_ACTION ITEM_. Given the listing below, write out exactly the lines starting with the line that has "470,115 to 331,244" and going on through the line that has "678,448 to 684,504", both kept.

--- START ---

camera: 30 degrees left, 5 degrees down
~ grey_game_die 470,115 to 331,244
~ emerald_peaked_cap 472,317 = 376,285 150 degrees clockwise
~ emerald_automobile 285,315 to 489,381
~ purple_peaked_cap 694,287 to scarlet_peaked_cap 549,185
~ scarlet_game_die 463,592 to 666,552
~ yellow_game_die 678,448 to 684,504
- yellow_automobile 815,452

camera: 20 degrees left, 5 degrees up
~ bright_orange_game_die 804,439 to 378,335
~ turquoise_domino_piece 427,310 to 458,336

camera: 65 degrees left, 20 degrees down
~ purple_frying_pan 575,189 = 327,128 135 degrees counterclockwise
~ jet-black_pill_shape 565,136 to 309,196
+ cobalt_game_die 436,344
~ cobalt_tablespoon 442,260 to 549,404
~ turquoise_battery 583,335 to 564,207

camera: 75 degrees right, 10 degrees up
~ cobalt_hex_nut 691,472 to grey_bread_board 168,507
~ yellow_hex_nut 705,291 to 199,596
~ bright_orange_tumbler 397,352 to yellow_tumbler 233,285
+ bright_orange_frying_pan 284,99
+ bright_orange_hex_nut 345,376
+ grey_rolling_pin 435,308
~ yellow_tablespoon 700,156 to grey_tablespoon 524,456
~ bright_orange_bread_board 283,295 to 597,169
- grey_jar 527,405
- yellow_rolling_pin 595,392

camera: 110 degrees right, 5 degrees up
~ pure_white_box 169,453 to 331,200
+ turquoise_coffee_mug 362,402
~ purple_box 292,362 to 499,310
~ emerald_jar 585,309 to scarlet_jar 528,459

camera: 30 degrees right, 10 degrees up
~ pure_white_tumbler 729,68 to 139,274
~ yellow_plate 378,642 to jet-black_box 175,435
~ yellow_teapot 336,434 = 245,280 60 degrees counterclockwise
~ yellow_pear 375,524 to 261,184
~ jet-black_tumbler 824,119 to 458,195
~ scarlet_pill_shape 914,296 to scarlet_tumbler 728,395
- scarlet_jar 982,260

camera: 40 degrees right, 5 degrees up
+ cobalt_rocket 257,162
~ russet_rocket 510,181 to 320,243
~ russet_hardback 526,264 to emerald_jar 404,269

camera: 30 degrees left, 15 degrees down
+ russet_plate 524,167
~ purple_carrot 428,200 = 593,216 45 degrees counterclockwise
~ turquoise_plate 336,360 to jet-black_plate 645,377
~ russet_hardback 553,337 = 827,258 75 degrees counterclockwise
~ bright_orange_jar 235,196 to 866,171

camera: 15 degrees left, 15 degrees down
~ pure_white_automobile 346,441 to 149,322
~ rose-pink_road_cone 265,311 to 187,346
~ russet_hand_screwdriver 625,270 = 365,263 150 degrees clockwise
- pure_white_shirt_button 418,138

--- END ---

_SOLUTION TO THE PROBLEM_.
~ grey_game_die 470,115 to 331,244
~ emerald_peaked_cap 472,317 = 376,285 150 degrees clockwise
~ emerald_automobile 285,315 to 489,381
~ purple_peaked_cap 694,287 to scarlet_peaked_cap 549,185
~ scarlet_game_die 463,592 to 666,552
~ yellow_game_die 678,448 to 684,504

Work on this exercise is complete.